#### Task to carry out:
This task calls for copying every line in the data below that contains the word "notebook".

***

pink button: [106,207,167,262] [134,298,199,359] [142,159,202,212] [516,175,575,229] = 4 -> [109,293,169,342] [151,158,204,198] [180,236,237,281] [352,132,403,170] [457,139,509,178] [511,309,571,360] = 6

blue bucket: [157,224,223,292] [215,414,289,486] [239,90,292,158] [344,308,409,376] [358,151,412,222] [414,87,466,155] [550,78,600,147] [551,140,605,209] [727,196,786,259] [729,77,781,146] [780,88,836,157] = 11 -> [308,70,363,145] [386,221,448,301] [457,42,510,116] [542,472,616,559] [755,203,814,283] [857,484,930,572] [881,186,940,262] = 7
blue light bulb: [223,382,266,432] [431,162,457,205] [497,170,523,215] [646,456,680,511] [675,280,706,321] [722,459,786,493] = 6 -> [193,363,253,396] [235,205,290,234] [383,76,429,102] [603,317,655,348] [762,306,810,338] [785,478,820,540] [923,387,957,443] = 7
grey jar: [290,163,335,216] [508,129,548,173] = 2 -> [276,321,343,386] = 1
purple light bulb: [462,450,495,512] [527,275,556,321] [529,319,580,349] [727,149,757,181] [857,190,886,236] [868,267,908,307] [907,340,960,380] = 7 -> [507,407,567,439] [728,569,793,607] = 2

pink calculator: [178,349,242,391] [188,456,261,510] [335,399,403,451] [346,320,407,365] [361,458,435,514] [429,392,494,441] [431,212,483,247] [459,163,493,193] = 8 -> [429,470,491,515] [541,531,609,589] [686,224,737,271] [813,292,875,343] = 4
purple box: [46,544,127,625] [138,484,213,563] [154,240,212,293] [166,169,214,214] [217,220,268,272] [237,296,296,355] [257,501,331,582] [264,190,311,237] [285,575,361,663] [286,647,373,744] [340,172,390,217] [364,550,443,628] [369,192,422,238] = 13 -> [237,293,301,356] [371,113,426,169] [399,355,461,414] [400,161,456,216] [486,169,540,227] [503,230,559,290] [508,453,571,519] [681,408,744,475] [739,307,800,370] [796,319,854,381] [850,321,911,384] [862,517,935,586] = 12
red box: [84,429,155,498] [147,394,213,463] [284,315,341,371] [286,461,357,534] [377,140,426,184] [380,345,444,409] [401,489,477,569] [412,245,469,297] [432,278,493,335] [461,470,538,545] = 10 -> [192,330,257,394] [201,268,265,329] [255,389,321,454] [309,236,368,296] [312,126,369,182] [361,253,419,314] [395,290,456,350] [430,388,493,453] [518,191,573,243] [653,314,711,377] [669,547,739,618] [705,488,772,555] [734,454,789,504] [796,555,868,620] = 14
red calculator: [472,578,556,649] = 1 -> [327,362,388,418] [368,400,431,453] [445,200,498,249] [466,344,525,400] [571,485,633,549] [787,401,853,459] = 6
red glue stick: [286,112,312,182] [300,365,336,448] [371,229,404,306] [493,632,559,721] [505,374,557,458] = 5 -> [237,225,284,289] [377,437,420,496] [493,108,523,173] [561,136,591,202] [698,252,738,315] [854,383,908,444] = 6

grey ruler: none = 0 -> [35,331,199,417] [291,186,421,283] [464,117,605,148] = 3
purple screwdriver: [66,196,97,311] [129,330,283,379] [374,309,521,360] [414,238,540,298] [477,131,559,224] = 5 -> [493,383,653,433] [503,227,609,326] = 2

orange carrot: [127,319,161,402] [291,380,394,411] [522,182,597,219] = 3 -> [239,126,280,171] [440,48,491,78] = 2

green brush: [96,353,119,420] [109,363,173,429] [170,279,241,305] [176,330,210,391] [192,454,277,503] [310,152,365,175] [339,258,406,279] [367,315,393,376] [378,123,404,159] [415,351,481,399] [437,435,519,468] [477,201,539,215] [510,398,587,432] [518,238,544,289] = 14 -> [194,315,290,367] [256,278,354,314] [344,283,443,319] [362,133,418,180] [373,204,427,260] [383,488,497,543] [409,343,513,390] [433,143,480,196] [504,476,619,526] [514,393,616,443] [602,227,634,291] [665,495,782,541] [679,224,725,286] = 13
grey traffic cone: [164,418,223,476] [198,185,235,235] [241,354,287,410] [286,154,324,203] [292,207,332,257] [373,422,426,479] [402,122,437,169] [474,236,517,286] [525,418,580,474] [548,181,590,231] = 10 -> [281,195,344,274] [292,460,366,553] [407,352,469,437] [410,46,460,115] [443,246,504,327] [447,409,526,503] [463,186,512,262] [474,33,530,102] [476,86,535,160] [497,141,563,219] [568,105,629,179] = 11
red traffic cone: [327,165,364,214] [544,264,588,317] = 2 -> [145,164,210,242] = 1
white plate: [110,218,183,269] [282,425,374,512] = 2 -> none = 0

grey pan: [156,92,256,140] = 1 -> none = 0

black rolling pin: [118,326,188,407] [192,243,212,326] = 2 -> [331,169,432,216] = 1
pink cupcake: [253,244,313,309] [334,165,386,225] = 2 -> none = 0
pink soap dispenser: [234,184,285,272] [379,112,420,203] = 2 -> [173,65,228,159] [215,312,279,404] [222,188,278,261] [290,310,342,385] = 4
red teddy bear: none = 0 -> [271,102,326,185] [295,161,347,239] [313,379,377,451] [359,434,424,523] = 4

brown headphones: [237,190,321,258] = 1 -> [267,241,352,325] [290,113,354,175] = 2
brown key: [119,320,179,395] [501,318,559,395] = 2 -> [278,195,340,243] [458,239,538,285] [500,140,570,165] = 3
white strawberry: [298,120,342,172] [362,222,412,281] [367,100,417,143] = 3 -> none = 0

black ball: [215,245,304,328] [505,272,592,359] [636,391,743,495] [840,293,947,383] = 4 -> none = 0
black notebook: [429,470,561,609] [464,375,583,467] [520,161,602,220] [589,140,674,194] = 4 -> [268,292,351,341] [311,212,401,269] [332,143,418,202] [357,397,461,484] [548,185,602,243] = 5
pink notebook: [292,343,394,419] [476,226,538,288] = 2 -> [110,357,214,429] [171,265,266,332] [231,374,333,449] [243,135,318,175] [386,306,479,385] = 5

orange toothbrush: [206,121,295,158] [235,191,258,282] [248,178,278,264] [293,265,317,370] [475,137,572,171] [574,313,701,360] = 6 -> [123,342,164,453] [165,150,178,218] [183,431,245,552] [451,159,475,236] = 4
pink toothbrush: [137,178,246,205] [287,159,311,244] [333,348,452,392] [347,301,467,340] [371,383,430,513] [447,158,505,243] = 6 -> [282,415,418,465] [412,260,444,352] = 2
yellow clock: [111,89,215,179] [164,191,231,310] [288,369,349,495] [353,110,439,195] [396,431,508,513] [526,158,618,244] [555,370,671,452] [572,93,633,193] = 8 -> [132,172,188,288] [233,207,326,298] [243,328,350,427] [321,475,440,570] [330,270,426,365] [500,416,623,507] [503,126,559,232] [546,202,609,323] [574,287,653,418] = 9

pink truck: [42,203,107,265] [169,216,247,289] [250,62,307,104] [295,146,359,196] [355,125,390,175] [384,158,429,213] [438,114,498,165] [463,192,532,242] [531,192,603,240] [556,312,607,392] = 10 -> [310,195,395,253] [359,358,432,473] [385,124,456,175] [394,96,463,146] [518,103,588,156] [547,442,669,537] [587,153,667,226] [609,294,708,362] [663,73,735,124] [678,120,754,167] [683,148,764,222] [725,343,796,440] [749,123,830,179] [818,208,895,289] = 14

***

#### Output of the task:
black notebook: [429,470,561,609] [464,375,583,467] [520,161,602,220] [589,140,674,194] = 4 -> [268,292,351,341] [311,212,401,269] [332,143,418,202] [357,397,461,484] [548,185,602,243] = 5
pink notebook: [292,343,394,419] [476,226,538,288] = 2 -> [110,357,214,429] [171,265,266,332] [231,374,333,449] [243,135,318,175] [386,306,479,385] = 5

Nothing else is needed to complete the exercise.